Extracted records

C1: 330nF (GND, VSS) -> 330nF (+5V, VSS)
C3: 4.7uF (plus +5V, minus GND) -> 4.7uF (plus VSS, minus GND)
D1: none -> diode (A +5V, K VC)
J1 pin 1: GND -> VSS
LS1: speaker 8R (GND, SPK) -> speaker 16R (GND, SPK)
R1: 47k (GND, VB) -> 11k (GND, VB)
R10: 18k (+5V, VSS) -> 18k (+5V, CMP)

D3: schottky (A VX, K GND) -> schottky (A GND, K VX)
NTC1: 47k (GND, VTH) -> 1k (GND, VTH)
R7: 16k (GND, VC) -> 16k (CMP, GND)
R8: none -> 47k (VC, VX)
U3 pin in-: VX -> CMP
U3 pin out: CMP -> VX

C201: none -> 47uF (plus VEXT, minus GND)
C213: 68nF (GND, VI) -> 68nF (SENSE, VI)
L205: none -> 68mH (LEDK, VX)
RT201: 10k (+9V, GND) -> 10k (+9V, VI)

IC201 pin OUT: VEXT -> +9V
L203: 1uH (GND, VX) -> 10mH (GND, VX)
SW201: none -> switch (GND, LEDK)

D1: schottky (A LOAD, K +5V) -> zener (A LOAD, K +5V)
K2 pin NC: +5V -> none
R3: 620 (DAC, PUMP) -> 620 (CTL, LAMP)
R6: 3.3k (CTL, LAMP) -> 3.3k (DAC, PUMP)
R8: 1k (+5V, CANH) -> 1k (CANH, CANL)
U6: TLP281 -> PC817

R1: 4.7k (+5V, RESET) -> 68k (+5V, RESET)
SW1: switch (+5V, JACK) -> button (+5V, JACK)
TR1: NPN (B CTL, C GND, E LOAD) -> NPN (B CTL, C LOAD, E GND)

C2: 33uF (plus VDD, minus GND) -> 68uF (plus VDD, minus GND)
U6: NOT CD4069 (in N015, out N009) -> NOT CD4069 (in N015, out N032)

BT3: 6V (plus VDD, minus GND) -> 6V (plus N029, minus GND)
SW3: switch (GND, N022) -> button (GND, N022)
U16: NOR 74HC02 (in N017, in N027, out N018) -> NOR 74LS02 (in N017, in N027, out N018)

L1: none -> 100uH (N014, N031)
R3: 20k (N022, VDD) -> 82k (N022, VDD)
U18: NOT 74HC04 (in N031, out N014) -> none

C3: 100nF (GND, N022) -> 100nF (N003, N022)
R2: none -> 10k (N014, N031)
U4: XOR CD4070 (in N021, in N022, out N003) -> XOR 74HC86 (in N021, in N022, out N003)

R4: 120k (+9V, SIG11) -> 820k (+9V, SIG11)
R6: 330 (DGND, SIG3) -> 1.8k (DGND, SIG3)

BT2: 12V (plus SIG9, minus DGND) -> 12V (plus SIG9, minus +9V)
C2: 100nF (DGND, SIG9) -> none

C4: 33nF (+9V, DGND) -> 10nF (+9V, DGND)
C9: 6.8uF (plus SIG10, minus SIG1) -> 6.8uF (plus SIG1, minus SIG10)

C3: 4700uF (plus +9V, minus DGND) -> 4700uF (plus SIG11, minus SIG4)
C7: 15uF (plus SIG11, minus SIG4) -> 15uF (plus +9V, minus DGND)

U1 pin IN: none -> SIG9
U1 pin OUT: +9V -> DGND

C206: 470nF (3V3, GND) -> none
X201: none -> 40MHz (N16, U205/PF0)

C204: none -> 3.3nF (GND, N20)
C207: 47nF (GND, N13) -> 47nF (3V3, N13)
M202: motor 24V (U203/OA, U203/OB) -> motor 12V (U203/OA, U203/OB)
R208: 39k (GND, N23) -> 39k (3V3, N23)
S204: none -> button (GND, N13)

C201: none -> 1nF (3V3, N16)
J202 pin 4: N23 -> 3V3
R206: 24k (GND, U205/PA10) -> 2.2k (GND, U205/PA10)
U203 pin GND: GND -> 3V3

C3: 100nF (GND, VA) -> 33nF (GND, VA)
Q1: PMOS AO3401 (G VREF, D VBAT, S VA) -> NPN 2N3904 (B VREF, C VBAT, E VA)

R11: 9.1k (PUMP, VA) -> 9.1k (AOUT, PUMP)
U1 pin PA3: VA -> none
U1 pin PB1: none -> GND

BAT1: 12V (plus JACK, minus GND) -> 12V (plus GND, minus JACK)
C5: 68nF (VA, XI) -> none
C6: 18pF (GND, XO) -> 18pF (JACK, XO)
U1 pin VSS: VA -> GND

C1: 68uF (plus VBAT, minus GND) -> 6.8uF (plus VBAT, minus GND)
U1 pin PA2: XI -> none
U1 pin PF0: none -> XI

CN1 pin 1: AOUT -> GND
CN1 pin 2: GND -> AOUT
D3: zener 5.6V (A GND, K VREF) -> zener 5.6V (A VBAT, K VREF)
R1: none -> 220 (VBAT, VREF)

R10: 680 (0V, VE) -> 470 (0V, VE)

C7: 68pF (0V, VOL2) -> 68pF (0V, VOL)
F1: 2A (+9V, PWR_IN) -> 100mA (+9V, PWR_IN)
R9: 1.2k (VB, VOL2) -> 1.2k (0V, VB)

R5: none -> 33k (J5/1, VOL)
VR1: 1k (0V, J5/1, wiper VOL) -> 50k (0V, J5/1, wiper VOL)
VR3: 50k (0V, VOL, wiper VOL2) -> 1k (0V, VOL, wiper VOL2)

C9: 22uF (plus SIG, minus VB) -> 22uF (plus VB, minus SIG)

• _Brief_:
Every line in the records above with the string "VREF" in it should be shown.

• _Task output_:
Q1: PMOS AO3401 (G VREF, D VBAT, S VA) -> NPN 2N3904 (B VREF, C VBAT, E VA)
D3: zener 5.6V (A GND, K VREF) -> zener 5.6V (A VBAT, K VREF)
R1: none -> 220 (VBAT, VREF)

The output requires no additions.